→ **Try it**
When you copy the entries, omit the images and keep every word as it is.

→ **Change detection data**
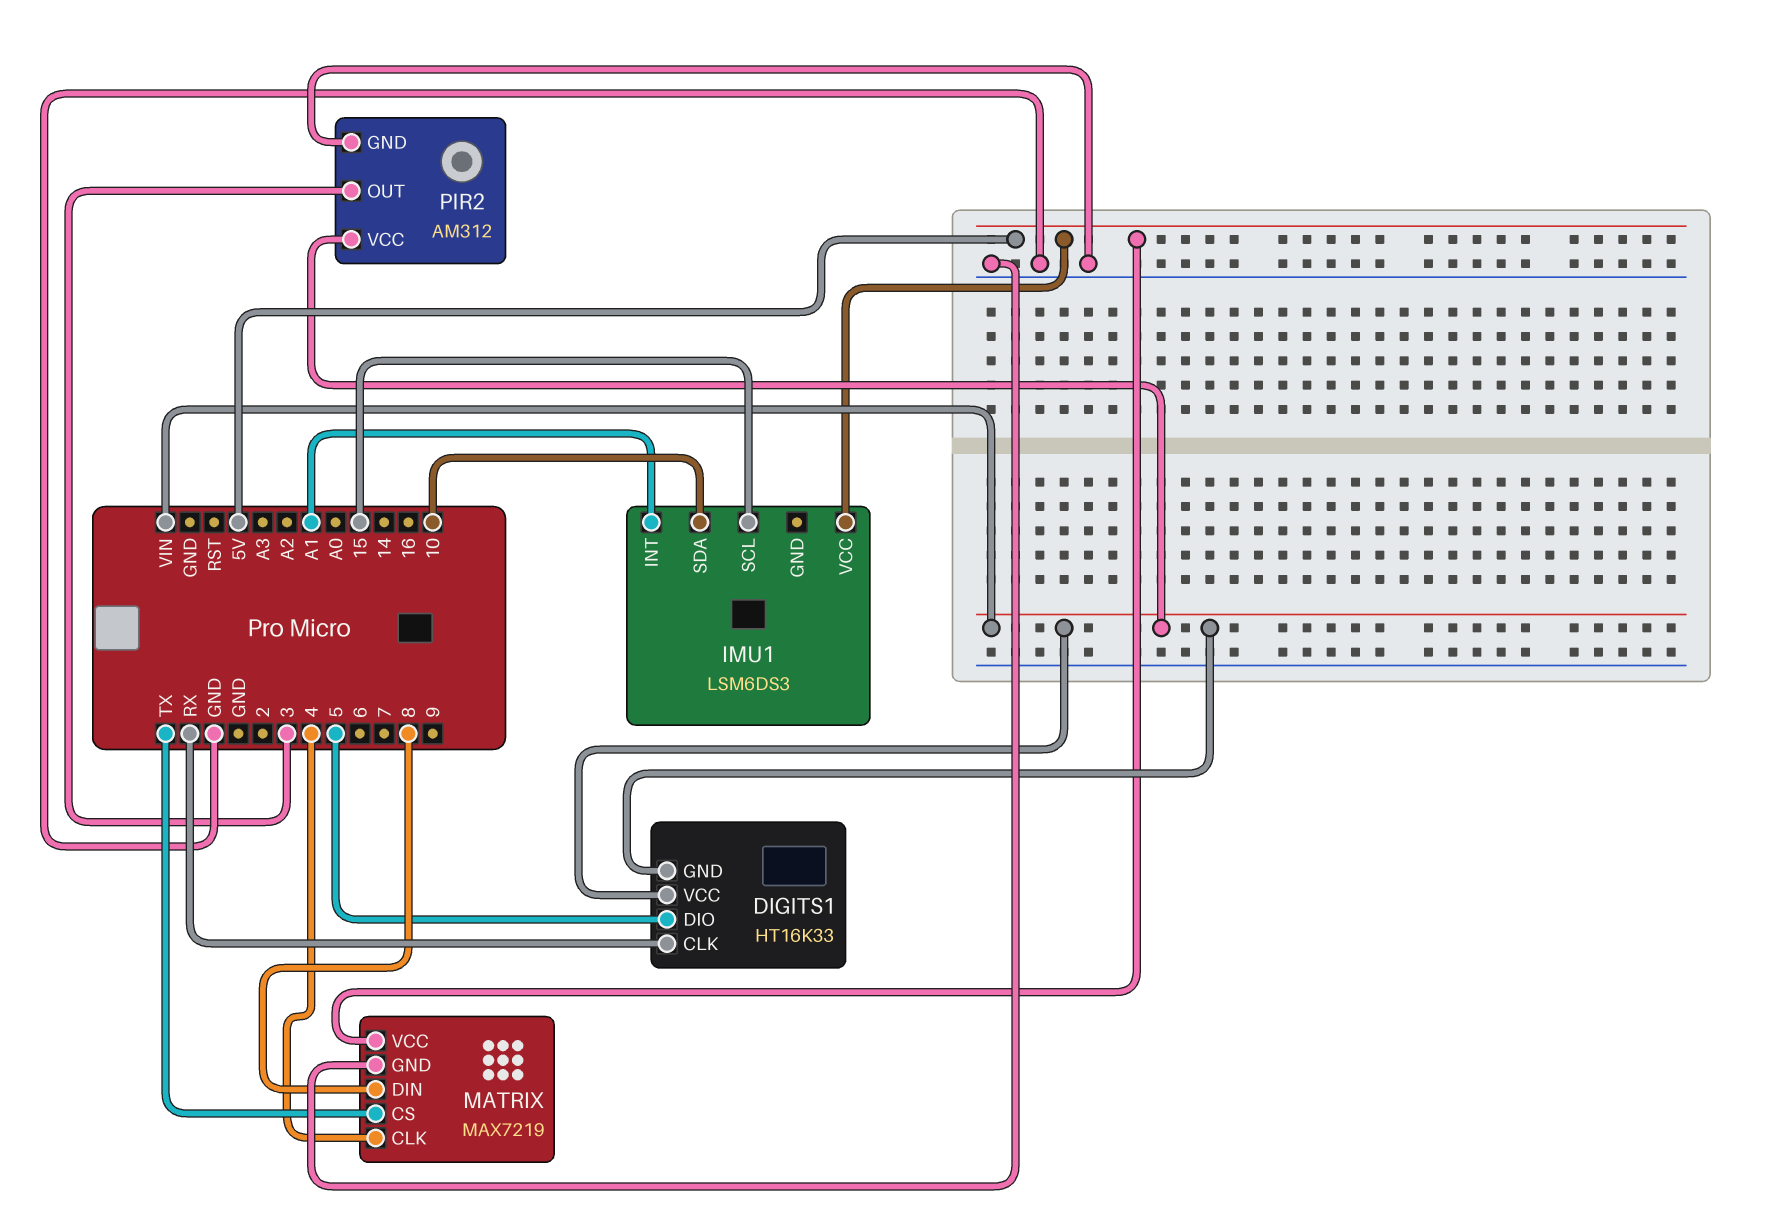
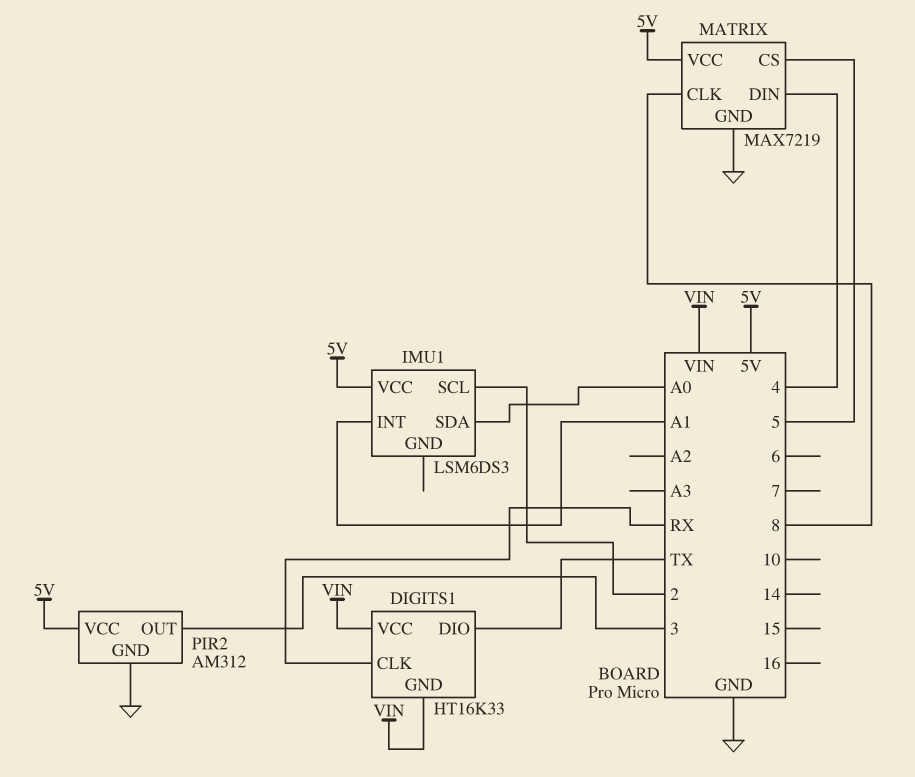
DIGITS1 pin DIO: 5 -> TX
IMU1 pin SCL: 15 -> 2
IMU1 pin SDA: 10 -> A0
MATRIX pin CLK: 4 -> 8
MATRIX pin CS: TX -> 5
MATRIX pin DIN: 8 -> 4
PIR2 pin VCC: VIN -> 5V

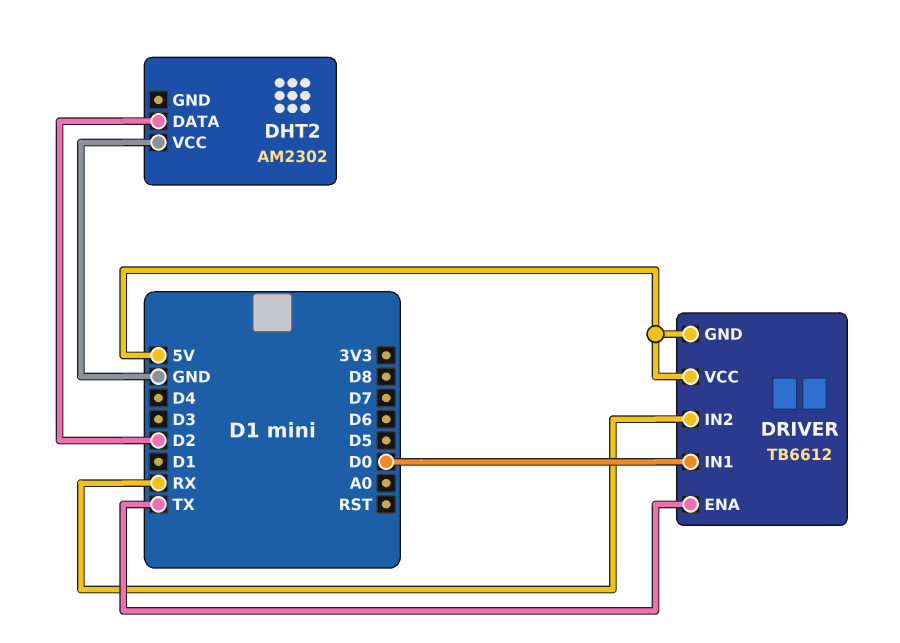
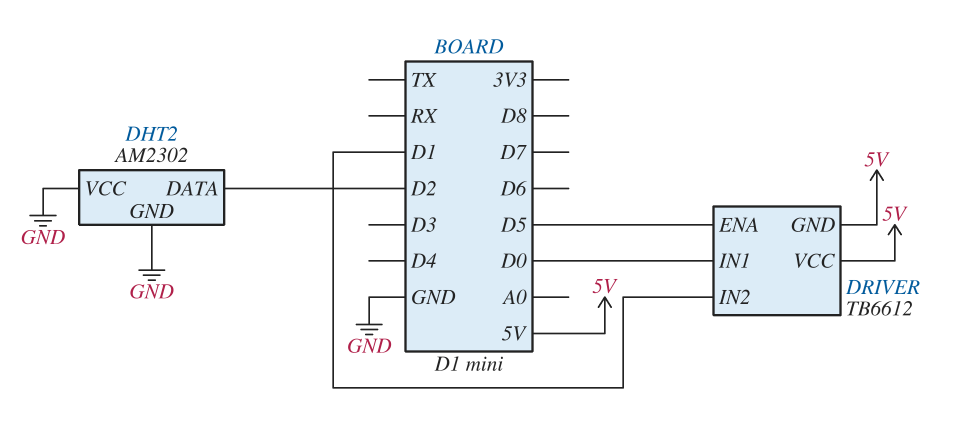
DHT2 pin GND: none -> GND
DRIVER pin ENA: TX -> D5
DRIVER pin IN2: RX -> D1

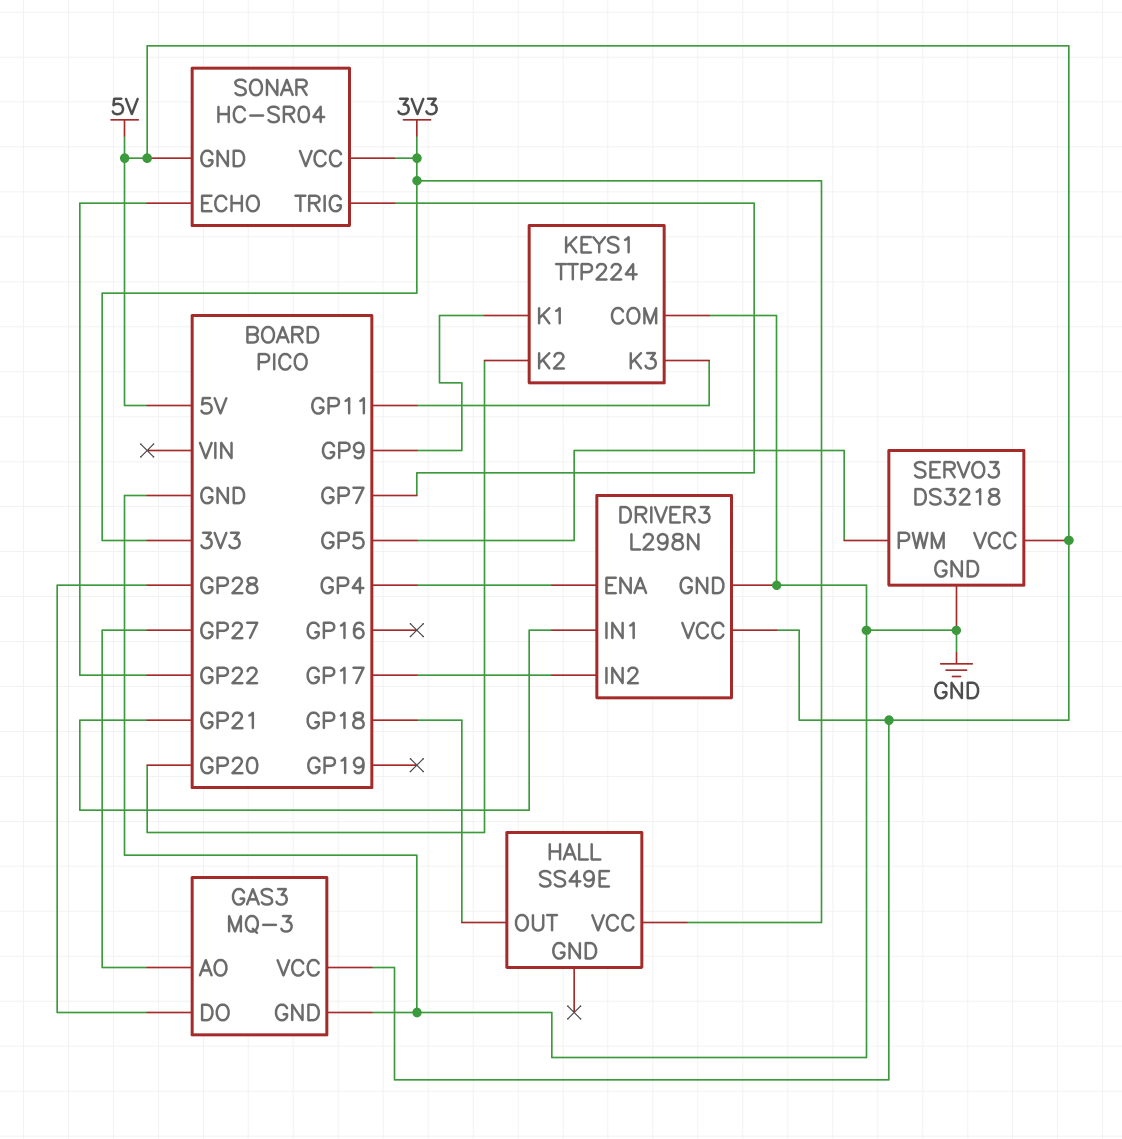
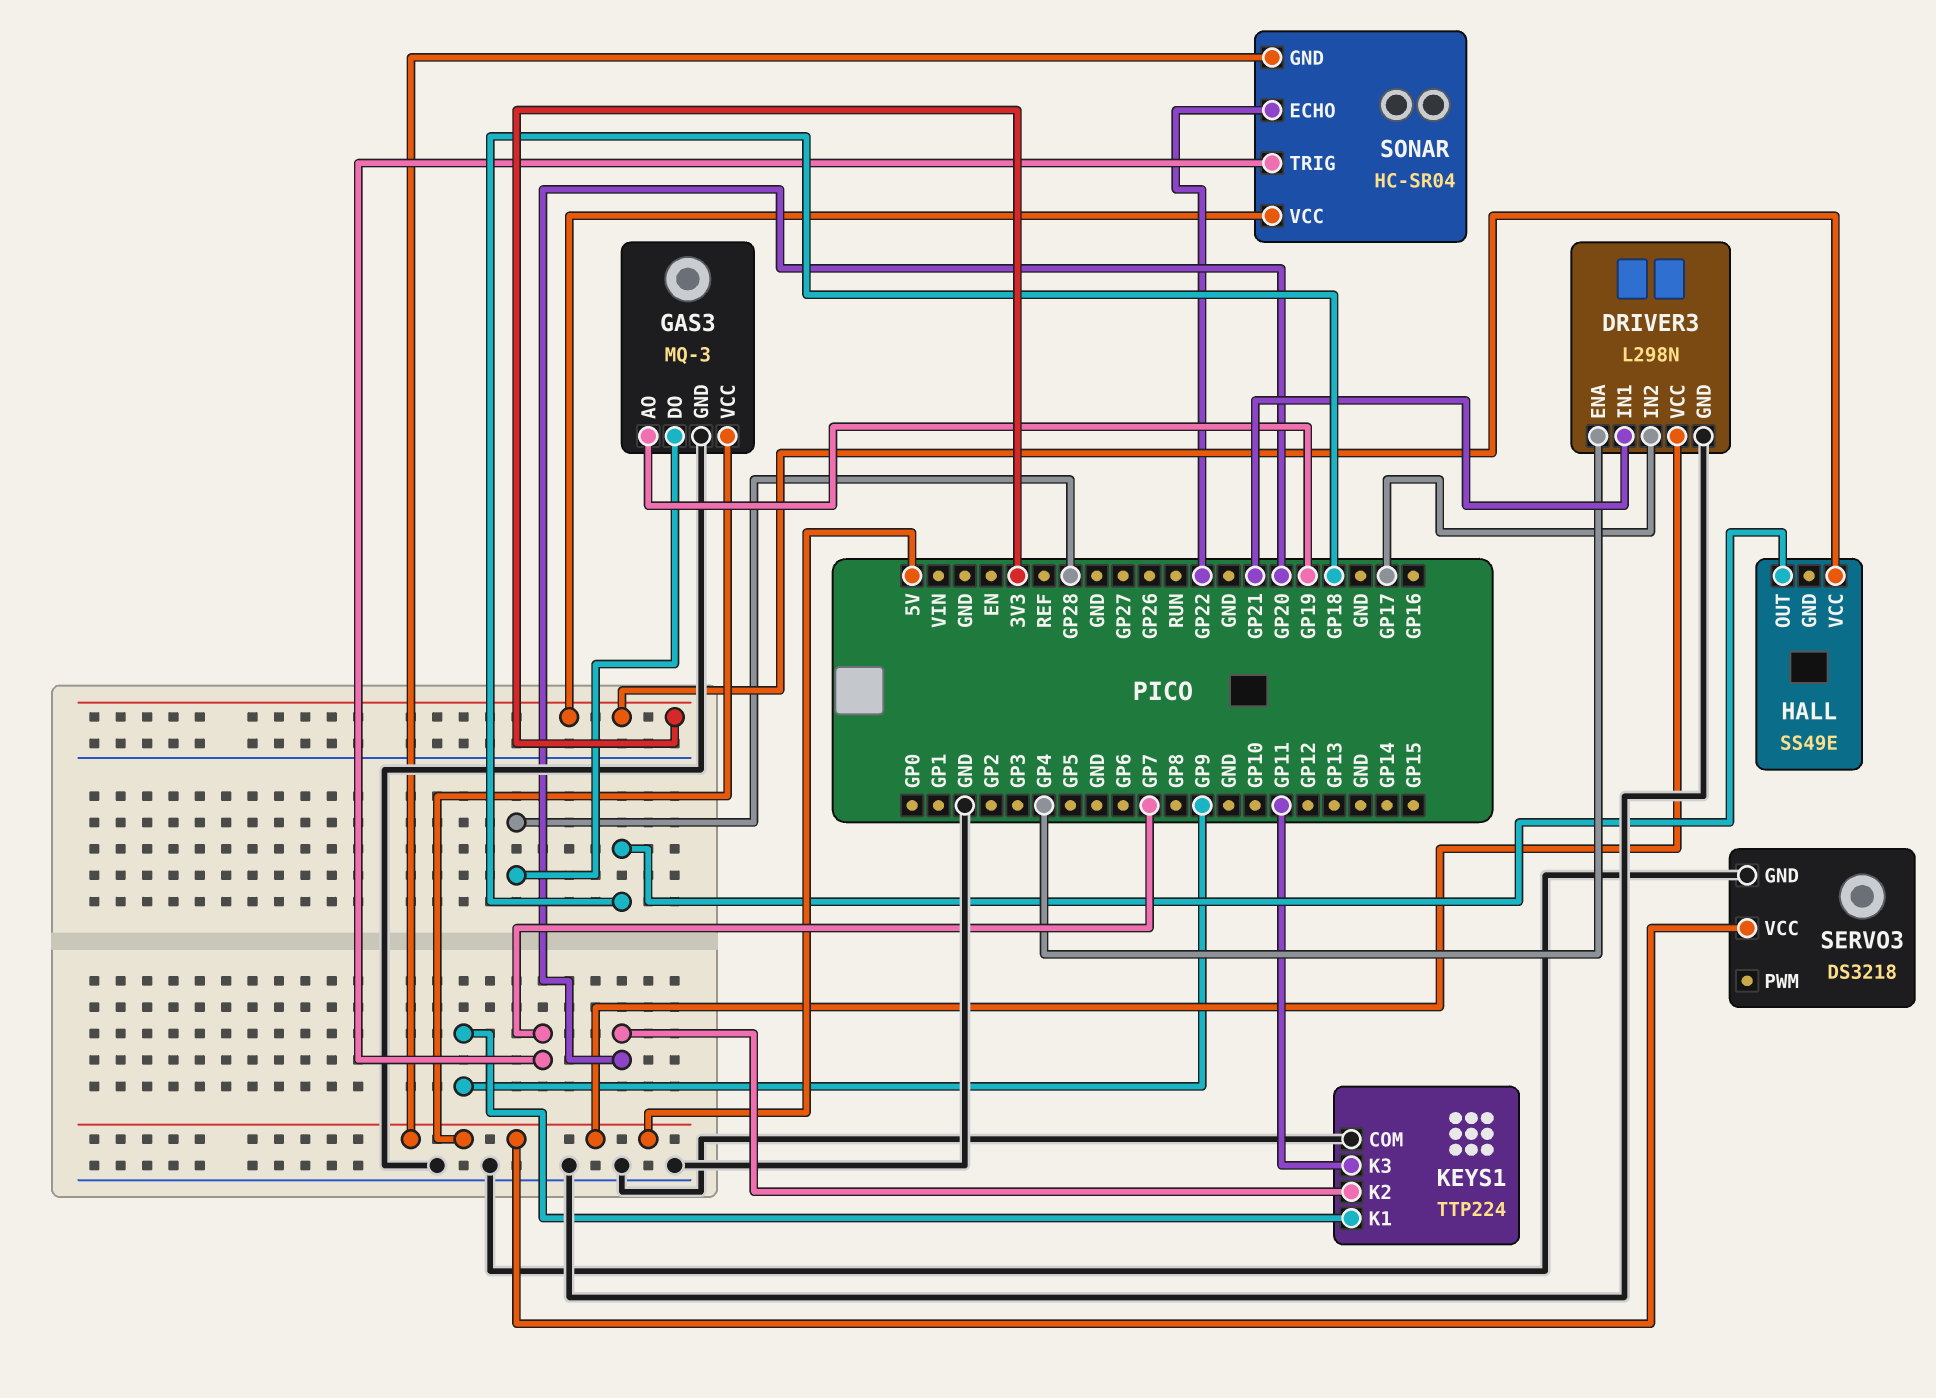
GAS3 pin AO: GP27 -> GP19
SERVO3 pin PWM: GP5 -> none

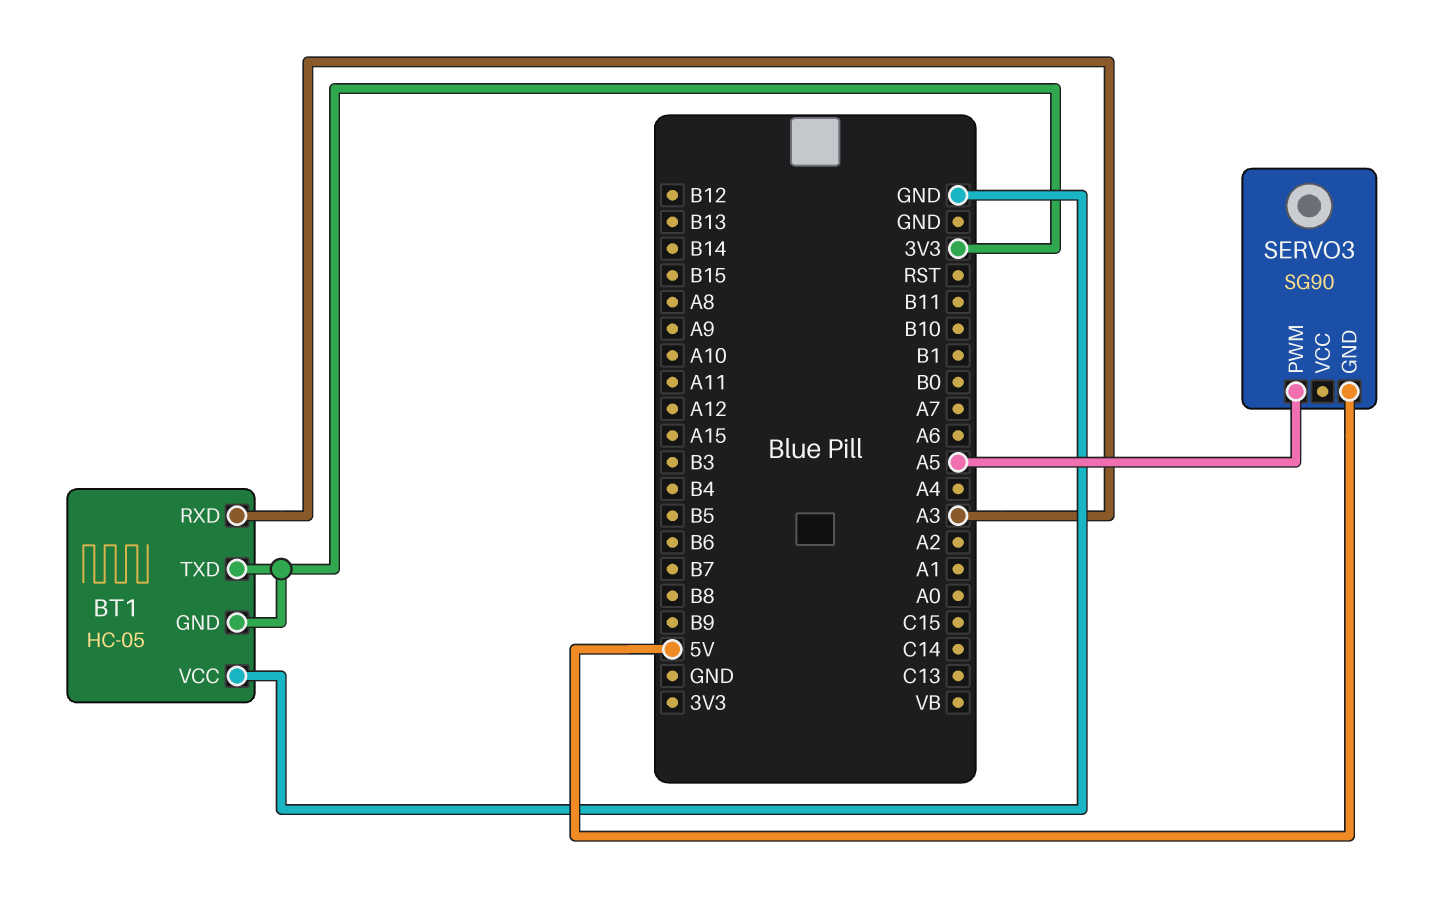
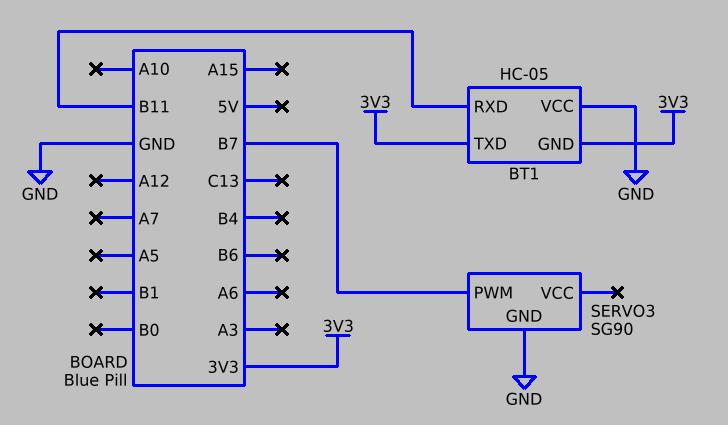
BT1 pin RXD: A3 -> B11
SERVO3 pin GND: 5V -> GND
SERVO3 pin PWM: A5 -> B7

→ **Response to the exercise**
DIGITS1 pin DIO: 5 -> TX
IMU1 pin SCL: 15 -> 2
IMU1 pin SDA: 10 -> A0
MATRIX pin CLK: 4 -> 8
MATRIX pin CS: TX -> 5
MATRIX pin DIN: 8 -> 4
PIR2 pin VCC: VIN -> 5V

DHT2 pin GND: none -> GND
DRIVER pin ENA: TX -> D5
DRIVER pin IN2: RX -> D1

GAS3 pin AO: GP27 -> GP19
SERVO3 pin PWM: GP5 -> none

BT1 pin RXD: A3 -> B11
SERVO3 pin GND: 5V -> GND
SERVO3 pin PWM: A5 -> B7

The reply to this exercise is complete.